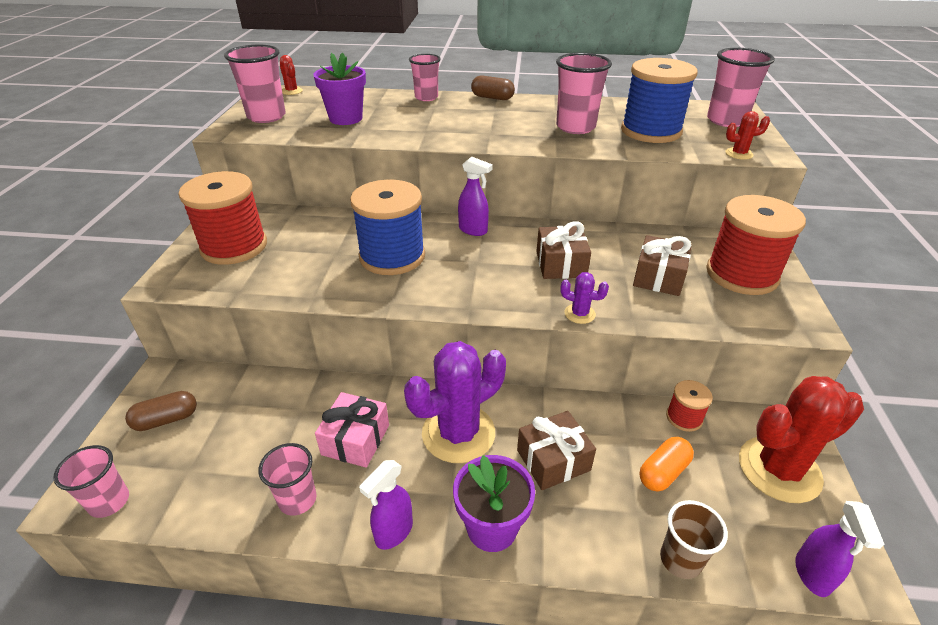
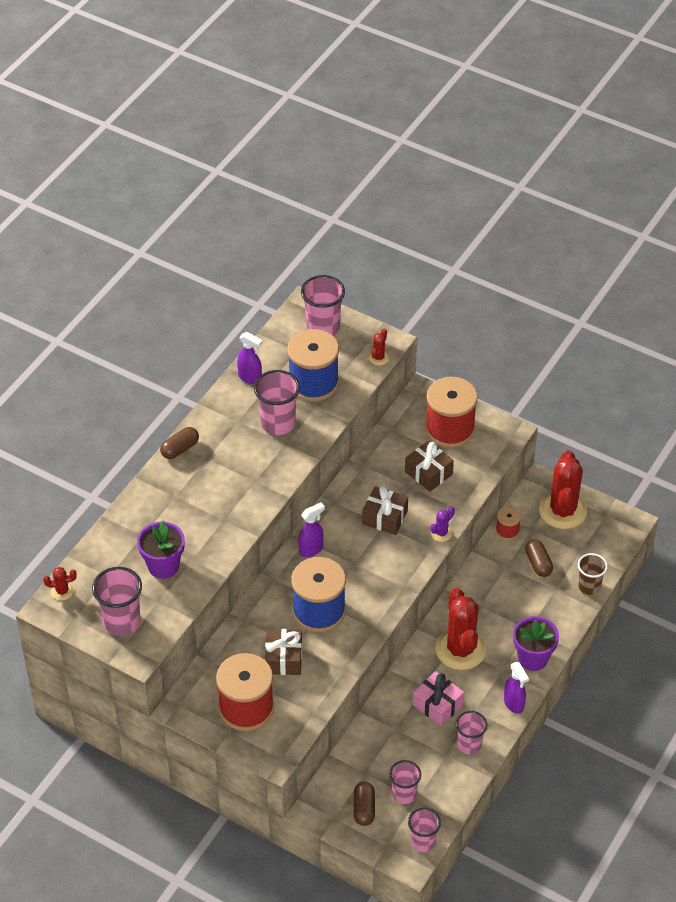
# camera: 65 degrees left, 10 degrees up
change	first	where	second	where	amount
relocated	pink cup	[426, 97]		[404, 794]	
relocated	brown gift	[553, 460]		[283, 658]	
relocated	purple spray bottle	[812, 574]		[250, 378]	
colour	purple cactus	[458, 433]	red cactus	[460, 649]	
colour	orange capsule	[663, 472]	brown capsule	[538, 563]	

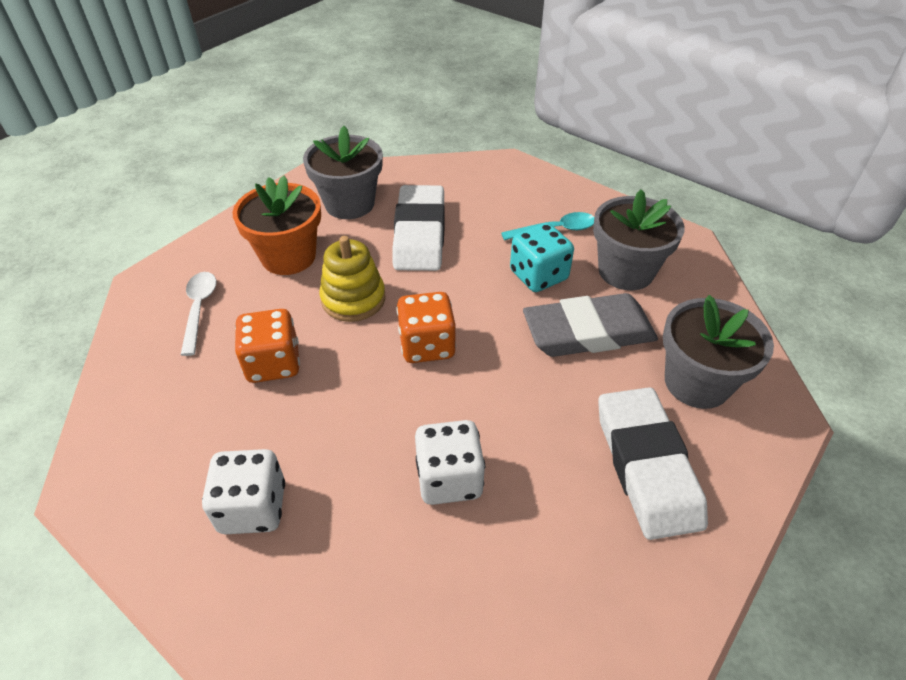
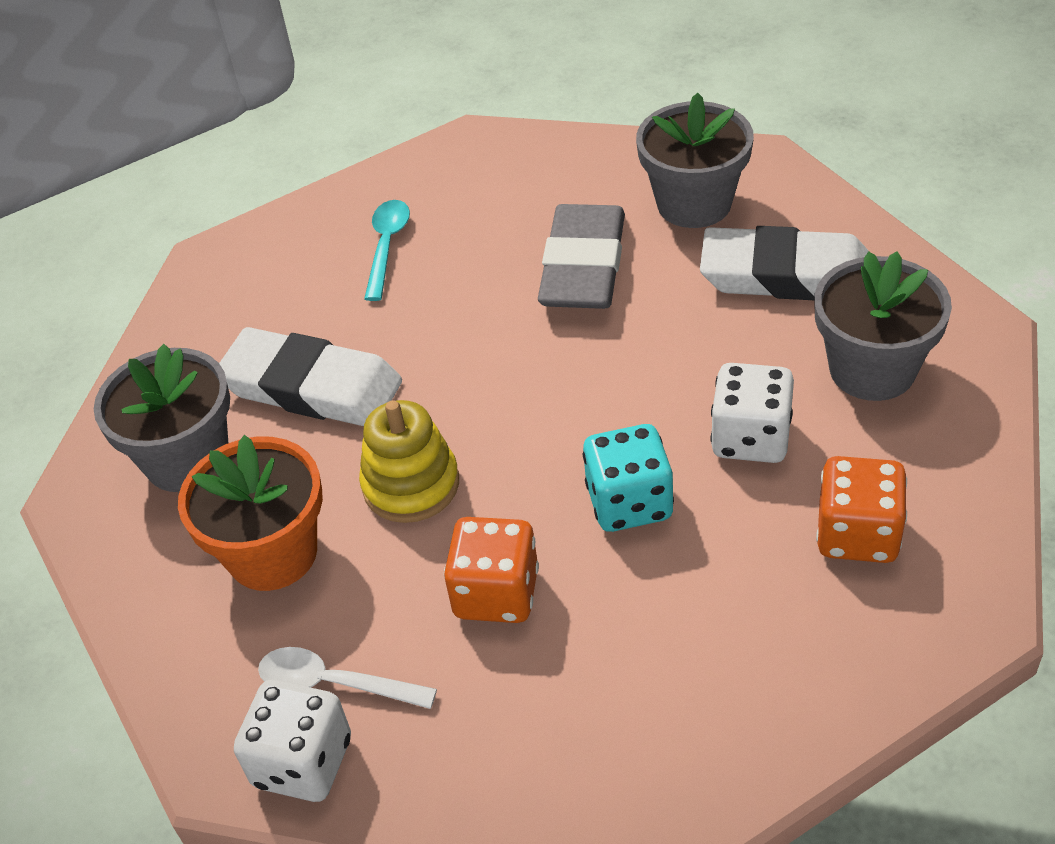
# camera: 65 degrees left, 0 degrees up
change	first	where	second	where	amount
relocated	white dice	[253, 507]		[303, 762]	
relocated	orange dice	[427, 345]		[857, 534]	
relocated	turquoise dice	[538, 275]		[629, 502]	
relocated	grey flower pot	[626, 271]		[872, 369]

┄┄┄┄┄┄┄┄┄┄┄┄┄┄┄┄┄┄┄┄

• About this exercise
What is needed here is an exact repetition of the listing above, pictures excluded.

• Response area
# camera: 65 degrees left, 10 degrees up
change	first	where	second	where	amount
relocated	pink cup	[426, 97]		[404, 794]	
relocated	brown gift	[553, 460]		[283, 658]	
relocated	purple spray bottle	[812, 574]		[250, 378]	
colour	purple cactus	[458, 433]	red cactus	[460, 649]	
colour	orange capsule	[663, 472]	brown capsule	[538, 563]	

# camera: 65 degrees left, 0 degrees up
change	first	where	second	where	amount
relocated	white dice	[253, 507]		[303, 762]	
relocated	orange dice	[427, 345]		[857, 534]	
relocated	turquoise dice	[538, 275]		[629, 502]	
relocated	grey flower pot	[626, 271]		[872, 369]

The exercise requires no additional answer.